= Job item =
Your job with the data below: print everything from the line that holds "dresser: (639, 493) -> (354, 327), moved" down to the line that holds "bidet: (210, 316) -> (1168, 545), moved", ends included, exactly, and nothing else.

= Exercise data =
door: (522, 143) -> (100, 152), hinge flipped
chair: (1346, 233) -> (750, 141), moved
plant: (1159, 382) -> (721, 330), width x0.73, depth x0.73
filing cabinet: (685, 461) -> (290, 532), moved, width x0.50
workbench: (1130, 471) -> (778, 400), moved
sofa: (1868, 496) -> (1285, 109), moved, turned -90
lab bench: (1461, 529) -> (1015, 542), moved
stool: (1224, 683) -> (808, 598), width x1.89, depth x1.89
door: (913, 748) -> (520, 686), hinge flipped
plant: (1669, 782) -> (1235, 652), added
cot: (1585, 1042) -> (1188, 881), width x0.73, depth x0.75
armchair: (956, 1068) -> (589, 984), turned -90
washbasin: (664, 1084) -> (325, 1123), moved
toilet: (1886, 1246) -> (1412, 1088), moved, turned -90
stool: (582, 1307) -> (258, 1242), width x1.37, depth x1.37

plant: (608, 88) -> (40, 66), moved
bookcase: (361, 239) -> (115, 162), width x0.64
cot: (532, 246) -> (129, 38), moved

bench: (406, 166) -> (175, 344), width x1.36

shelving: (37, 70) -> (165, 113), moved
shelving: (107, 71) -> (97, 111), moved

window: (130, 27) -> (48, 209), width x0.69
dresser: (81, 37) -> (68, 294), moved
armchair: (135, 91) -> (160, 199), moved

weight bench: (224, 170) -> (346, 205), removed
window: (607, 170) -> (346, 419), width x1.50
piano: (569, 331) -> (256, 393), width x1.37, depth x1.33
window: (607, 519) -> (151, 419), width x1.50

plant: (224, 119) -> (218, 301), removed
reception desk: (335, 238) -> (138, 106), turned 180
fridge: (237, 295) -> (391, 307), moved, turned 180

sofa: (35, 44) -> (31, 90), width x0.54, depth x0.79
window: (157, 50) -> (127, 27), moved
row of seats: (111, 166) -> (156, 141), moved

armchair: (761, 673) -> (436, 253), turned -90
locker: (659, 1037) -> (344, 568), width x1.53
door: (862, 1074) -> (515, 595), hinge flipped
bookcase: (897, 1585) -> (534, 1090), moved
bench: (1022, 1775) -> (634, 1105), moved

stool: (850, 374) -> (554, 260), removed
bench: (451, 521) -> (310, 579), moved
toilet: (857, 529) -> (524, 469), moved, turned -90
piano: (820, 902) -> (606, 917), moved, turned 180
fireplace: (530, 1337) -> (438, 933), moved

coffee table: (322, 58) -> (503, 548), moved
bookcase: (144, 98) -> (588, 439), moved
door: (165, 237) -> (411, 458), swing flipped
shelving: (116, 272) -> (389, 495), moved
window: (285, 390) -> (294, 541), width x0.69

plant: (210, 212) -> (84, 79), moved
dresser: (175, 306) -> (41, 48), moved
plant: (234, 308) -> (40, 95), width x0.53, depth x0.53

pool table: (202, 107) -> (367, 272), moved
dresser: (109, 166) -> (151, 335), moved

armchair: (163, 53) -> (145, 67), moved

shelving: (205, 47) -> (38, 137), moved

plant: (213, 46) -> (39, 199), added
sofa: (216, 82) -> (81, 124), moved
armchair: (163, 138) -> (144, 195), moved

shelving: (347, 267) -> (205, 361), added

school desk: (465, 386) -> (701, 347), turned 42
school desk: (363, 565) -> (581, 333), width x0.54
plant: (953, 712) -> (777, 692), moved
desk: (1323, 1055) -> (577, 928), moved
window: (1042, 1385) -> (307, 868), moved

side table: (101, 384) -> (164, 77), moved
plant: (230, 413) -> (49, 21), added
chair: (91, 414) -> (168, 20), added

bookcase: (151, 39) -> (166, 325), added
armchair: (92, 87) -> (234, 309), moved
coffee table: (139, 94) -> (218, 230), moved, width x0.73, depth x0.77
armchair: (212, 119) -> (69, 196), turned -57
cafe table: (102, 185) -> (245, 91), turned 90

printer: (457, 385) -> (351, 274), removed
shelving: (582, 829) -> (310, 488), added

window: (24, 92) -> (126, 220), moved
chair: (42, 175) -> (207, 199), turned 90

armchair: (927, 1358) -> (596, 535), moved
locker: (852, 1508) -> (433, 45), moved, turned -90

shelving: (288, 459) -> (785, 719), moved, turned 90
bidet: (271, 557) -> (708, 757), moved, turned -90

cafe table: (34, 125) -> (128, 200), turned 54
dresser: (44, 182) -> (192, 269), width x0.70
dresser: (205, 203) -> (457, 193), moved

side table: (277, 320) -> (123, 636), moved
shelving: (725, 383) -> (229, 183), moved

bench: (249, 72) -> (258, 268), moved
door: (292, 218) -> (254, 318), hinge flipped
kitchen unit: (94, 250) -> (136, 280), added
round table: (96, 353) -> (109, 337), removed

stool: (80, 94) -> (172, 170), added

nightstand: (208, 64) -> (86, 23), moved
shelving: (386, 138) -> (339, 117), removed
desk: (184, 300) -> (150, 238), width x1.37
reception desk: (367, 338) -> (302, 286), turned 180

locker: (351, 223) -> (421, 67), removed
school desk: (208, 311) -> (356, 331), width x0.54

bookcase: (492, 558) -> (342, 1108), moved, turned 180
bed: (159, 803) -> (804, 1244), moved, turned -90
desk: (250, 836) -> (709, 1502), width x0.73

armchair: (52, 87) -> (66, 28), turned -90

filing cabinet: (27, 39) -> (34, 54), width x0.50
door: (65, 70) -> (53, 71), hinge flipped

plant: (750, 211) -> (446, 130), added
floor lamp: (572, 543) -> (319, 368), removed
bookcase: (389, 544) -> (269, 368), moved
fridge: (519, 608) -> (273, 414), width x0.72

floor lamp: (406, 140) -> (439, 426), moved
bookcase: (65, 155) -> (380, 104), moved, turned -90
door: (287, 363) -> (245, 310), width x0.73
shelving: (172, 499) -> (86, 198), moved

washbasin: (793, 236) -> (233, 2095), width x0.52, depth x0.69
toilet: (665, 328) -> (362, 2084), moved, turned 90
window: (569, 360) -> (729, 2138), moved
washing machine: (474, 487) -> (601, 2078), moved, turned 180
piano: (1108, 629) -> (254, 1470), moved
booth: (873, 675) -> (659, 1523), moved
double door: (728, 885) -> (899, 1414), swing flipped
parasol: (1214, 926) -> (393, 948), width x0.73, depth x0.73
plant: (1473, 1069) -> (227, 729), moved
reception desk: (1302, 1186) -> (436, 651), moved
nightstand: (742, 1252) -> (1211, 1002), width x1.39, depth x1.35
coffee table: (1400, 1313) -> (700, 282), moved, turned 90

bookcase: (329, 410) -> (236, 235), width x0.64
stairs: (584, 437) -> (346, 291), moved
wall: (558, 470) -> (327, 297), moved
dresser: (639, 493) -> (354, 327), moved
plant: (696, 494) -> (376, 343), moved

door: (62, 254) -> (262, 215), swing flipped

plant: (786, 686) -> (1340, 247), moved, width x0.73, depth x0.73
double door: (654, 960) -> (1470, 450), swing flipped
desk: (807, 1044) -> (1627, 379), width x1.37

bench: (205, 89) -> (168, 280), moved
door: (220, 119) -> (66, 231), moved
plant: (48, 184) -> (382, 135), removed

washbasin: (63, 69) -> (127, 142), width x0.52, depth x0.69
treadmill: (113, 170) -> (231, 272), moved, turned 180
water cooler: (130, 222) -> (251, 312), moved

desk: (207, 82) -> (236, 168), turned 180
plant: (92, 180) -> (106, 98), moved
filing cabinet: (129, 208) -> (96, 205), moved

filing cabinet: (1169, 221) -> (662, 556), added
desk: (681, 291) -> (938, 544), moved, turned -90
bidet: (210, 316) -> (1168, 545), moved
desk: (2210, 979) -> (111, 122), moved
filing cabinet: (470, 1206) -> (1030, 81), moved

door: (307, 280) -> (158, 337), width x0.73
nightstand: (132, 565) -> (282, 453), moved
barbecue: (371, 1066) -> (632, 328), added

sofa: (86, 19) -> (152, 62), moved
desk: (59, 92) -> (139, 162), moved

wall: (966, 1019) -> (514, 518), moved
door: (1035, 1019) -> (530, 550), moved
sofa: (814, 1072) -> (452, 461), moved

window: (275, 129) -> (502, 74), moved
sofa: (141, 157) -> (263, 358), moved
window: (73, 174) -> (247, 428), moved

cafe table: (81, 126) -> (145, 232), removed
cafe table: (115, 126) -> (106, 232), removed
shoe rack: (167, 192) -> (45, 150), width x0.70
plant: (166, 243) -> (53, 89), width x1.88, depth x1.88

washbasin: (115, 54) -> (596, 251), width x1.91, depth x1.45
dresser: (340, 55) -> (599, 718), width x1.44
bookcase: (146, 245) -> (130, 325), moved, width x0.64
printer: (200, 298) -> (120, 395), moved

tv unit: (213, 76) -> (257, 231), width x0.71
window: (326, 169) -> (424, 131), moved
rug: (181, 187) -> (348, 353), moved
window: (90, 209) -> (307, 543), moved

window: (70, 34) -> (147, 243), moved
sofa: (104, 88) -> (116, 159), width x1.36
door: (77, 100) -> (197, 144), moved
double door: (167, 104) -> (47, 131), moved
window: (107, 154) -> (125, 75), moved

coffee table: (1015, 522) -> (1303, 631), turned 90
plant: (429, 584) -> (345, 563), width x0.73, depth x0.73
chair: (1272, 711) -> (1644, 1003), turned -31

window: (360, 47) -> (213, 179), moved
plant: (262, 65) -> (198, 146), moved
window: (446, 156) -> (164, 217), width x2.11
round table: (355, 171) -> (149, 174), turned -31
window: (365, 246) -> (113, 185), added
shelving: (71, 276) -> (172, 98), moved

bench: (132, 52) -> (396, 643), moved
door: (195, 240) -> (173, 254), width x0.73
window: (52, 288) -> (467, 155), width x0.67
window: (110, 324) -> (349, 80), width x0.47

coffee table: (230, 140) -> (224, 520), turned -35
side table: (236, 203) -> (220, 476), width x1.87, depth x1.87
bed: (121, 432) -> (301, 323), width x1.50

= Result =
dresser: (639, 493) -> (354, 327), moved
plant: (696, 494) -> (376, 343), moved

door: (62, 254) -> (262, 215), swing flipped

plant: (786, 686) -> (1340, 247), moved, width x0.73, depth x0.73
double door: (654, 960) -> (1470, 450), swing flipped
desk: (807, 1044) -> (1627, 379), width x1.37

bench: (205, 89) -> (168, 280), moved
door: (220, 119) -> (66, 231), moved
plant: (48, 184) -> (382, 135), removed

washbasin: (63, 69) -> (127, 142), width x0.52, depth x0.69
treadmill: (113, 170) -> (231, 272), moved, turned 180
water cooler: (130, 222) -> (251, 312), moved

desk: (207, 82) -> (236, 168), turned 180
plant: (92, 180) -> (106, 98), moved
filing cabinet: (129, 208) -> (96, 205), moved

filing cabinet: (1169, 221) -> (662, 556), added
desk: (681, 291) -> (938, 544), moved, turned -90
bidet: (210, 316) -> (1168, 545), moved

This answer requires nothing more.